**Instructions to follow**
Starting at the line with "yellow fork [132,293,273,365]" and going on through the line with "grey ball [410,260,450,301]", reproduce each line in the records below exactly and nothing more.

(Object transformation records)
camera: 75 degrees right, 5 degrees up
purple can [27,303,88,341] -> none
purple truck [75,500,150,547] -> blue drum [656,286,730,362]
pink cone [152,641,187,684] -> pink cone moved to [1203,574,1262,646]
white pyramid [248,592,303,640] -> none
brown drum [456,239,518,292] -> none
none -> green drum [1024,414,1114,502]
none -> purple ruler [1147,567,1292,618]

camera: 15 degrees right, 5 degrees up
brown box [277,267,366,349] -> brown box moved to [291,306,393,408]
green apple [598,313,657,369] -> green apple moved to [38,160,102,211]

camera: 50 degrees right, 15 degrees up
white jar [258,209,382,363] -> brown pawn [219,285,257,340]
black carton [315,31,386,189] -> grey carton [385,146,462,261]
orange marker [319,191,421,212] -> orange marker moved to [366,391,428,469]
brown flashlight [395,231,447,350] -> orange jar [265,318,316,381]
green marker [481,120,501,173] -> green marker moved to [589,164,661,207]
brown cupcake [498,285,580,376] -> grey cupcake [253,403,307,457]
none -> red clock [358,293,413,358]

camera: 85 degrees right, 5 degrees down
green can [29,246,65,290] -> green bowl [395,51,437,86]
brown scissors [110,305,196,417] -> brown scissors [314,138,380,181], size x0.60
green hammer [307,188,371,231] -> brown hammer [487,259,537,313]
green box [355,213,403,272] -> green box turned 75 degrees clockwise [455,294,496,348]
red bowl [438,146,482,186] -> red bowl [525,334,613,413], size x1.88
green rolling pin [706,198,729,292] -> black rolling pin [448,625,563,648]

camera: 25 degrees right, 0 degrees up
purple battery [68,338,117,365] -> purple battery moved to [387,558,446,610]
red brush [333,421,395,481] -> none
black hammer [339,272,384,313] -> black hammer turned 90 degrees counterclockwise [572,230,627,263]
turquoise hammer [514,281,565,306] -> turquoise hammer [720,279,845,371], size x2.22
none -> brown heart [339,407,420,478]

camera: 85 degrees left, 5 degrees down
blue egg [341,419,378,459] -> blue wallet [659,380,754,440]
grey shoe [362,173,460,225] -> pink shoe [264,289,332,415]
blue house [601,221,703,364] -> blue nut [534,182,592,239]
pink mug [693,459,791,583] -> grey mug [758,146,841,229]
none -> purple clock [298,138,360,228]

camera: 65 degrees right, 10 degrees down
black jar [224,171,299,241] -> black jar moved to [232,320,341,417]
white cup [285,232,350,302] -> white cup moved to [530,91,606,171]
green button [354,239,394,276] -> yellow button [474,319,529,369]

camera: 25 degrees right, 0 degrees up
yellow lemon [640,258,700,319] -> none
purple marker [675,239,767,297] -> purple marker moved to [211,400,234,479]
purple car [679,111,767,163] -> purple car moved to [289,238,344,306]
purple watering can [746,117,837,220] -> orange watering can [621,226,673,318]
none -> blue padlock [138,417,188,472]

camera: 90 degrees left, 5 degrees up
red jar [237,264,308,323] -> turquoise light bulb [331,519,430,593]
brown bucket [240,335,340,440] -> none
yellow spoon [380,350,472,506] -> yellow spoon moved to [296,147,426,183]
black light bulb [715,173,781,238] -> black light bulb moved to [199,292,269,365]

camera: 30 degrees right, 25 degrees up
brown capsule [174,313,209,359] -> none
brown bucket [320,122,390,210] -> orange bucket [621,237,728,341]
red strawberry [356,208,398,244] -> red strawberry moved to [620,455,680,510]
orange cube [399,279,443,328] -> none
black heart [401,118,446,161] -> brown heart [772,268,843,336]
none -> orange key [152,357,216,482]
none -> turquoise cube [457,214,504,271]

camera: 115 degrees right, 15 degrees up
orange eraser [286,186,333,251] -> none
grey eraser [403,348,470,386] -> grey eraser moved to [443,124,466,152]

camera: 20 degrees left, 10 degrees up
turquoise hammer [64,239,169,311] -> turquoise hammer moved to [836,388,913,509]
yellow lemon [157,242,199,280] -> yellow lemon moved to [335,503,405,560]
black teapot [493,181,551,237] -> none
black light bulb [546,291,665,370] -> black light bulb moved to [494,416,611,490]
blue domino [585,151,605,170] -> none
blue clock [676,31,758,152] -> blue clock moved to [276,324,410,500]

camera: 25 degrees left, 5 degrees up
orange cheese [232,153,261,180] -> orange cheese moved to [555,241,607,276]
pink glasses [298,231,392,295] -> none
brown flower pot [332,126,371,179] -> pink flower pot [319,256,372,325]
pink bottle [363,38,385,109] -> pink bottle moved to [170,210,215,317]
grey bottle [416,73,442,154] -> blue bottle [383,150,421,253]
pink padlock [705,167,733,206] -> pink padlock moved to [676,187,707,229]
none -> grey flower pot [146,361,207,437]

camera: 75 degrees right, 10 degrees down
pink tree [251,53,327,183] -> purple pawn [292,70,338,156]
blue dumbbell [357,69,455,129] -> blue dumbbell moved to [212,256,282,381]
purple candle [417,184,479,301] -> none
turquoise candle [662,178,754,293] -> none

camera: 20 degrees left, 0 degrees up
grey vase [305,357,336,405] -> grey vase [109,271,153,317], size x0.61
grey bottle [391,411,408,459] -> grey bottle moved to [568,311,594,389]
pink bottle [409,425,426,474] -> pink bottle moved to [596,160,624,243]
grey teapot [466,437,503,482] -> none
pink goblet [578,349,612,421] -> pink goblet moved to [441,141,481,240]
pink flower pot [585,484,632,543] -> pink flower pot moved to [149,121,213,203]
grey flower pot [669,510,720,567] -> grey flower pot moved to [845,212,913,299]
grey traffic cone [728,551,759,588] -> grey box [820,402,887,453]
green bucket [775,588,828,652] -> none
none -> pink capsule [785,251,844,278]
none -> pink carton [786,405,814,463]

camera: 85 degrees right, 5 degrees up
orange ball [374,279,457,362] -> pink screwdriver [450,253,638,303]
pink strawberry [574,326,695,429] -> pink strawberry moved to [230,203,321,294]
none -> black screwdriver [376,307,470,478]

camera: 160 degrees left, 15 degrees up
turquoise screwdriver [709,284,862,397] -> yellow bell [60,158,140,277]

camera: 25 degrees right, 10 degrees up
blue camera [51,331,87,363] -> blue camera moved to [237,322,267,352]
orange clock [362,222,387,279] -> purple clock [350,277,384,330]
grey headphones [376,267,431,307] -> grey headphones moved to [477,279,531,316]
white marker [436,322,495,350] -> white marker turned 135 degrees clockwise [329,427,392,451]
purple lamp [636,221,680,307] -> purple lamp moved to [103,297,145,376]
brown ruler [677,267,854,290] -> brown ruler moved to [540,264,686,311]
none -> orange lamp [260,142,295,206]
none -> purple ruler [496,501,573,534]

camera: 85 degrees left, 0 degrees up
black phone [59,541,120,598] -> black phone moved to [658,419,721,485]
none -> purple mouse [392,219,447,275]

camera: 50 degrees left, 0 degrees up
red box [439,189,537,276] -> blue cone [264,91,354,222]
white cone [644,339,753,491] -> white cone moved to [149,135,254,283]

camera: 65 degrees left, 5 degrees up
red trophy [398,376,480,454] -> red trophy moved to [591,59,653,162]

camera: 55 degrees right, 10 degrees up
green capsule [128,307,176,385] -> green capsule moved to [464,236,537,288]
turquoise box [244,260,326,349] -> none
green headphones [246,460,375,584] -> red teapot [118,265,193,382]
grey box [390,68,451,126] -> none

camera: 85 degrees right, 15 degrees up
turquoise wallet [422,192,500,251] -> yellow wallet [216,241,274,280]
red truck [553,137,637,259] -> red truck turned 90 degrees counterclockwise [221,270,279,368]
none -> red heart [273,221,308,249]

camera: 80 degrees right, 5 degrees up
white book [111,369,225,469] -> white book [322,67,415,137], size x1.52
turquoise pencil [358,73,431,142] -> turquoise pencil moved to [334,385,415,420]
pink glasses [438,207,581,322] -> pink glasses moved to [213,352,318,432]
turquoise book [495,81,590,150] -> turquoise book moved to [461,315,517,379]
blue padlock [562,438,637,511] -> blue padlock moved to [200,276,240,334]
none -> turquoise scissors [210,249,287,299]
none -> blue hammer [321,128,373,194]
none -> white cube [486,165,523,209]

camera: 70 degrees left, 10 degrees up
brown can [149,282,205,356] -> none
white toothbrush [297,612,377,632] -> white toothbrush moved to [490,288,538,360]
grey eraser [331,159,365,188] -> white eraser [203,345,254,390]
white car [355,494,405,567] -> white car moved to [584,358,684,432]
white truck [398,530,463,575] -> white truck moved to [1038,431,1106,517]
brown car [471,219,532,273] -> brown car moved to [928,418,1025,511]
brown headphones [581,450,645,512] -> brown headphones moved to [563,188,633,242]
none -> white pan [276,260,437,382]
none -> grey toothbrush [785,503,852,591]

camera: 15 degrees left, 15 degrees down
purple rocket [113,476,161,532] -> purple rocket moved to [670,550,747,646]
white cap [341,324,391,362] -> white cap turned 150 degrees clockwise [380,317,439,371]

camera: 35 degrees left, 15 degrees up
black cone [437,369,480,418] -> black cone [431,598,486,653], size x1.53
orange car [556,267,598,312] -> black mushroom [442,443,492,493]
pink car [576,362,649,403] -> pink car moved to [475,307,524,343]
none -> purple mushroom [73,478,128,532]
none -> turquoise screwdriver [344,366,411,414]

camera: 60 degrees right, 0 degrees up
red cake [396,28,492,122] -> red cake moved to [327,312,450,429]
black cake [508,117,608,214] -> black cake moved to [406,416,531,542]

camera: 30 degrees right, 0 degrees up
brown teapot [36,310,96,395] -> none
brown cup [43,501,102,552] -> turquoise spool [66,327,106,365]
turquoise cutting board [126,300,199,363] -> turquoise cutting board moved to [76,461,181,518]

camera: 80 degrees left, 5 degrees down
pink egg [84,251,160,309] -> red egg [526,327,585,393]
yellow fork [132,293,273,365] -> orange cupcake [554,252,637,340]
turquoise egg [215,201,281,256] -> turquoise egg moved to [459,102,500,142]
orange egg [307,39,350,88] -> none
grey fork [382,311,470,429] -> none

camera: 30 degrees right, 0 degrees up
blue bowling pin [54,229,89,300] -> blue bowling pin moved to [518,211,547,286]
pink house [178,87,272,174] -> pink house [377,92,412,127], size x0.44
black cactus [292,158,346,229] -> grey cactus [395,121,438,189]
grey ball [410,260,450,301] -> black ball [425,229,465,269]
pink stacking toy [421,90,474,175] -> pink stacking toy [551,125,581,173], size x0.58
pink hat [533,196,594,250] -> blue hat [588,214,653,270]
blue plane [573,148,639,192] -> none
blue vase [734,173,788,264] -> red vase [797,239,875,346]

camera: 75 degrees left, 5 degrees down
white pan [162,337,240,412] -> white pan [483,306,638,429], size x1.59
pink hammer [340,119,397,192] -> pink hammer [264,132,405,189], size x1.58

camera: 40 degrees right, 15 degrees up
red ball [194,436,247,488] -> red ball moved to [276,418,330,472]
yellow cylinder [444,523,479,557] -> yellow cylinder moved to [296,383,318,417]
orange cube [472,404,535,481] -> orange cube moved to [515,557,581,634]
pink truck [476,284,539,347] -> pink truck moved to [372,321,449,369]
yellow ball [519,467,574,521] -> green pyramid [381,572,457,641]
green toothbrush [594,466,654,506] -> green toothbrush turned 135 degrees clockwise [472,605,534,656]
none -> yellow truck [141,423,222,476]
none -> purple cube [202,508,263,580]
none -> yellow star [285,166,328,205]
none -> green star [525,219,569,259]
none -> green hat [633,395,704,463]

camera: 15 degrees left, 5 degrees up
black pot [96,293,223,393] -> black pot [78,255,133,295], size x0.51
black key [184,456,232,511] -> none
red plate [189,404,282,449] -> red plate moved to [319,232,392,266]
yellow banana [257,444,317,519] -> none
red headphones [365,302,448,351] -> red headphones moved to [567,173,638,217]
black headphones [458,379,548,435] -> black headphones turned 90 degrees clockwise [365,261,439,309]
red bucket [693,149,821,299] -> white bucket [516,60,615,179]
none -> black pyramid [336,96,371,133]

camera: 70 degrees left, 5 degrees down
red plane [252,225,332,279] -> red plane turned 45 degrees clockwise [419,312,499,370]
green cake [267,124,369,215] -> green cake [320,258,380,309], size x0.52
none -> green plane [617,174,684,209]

**Task output**
yellow fork [132,293,273,365] -> orange cupcake [554,252,637,340]
turquoise egg [215,201,281,256] -> turquoise egg moved to [459,102,500,142]
orange egg [307,39,350,88] -> none
grey fork [382,311,470,429] -> none

camera: 30 degrees right, 0 degrees up
blue bowling pin [54,229,89,300] -> blue bowling pin moved to [518,211,547,286]
pink house [178,87,272,174] -> pink house [377,92,412,127], size x0.44
black cactus [292,158,346,229] -> grey cactus [395,121,438,189]
grey ball [410,260,450,301] -> black ball [425,229,465,269]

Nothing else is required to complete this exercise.